- Exercise aim
The lines needed are those below that contain the word "glasses"; copy each one.

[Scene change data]
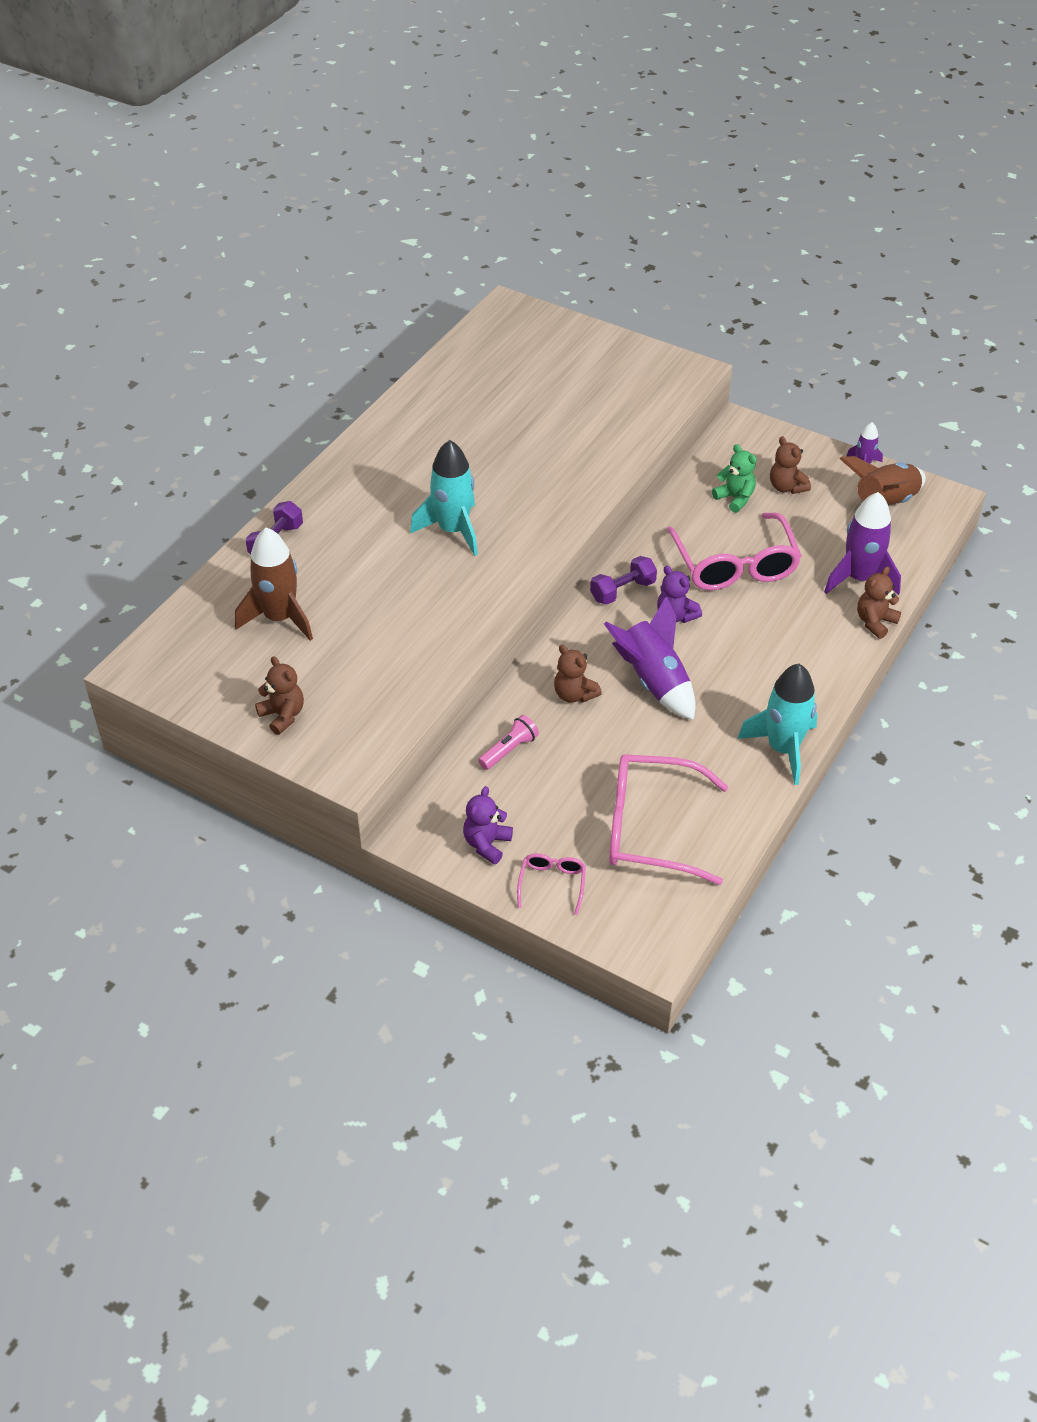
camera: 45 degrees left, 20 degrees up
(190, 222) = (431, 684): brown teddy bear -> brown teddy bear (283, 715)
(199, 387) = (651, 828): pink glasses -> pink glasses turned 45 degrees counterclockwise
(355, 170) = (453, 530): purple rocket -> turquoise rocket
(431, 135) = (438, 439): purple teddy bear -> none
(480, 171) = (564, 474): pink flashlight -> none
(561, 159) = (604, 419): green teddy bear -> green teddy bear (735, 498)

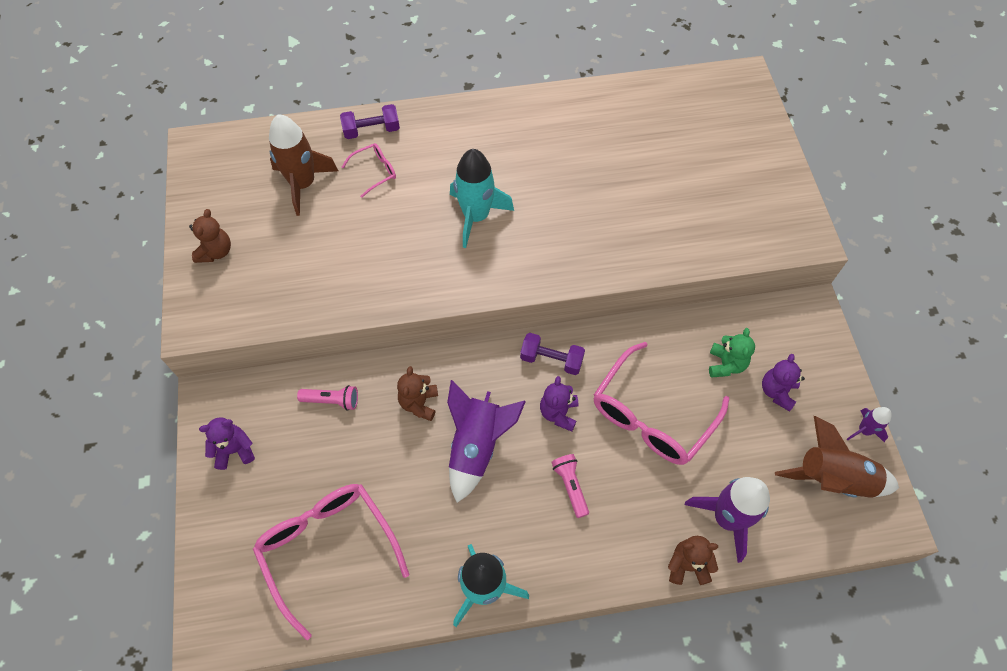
camera: 50 degrees right, 15 degrees up
(552, 884) = (227, 519): pink glasses -> pink glasses (375, 172)
(746, 647) = (570, 486): none -> pink flashlight
(786, 487) = (777, 391): brown teddy bear -> purple teddy bear

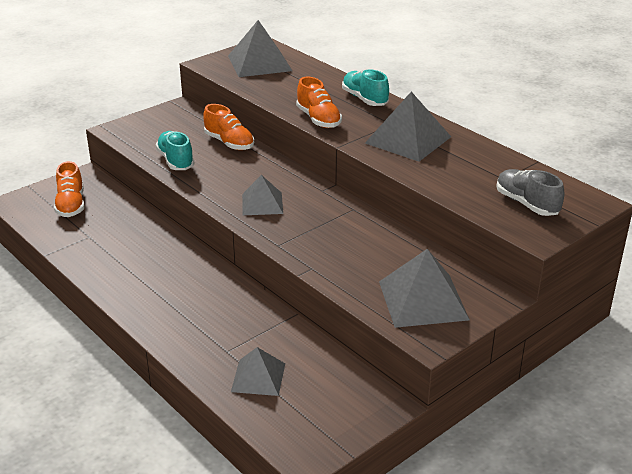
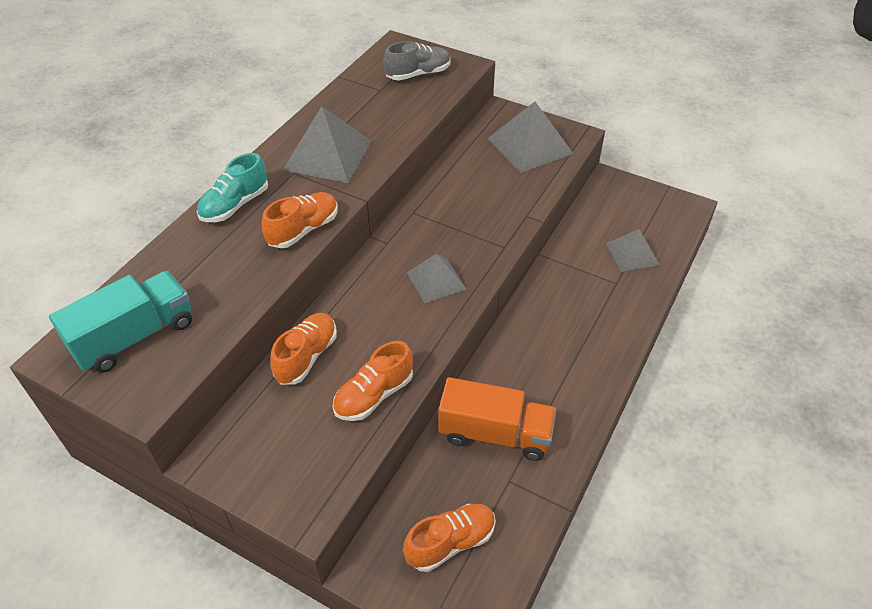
camera: 110 degrees left, 15 degrees up
(129, 239) = (495, 434): none -> orange truck
(176, 161) = (374, 395): turquoise shoe -> orange shoe
(259, 63) = (134, 336): grey pyramid -> turquoise truck
(526, 204) = (418, 74): grey shoe -> grey shoe turned 150 degrees counterclockwise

- Output of the exercise
(199, 387) = (651, 828): pink glasses -> pink glasses turned 45 degrees counterclockwise
(552, 884) = (227, 519): pink glasses -> pink glasses (375, 172)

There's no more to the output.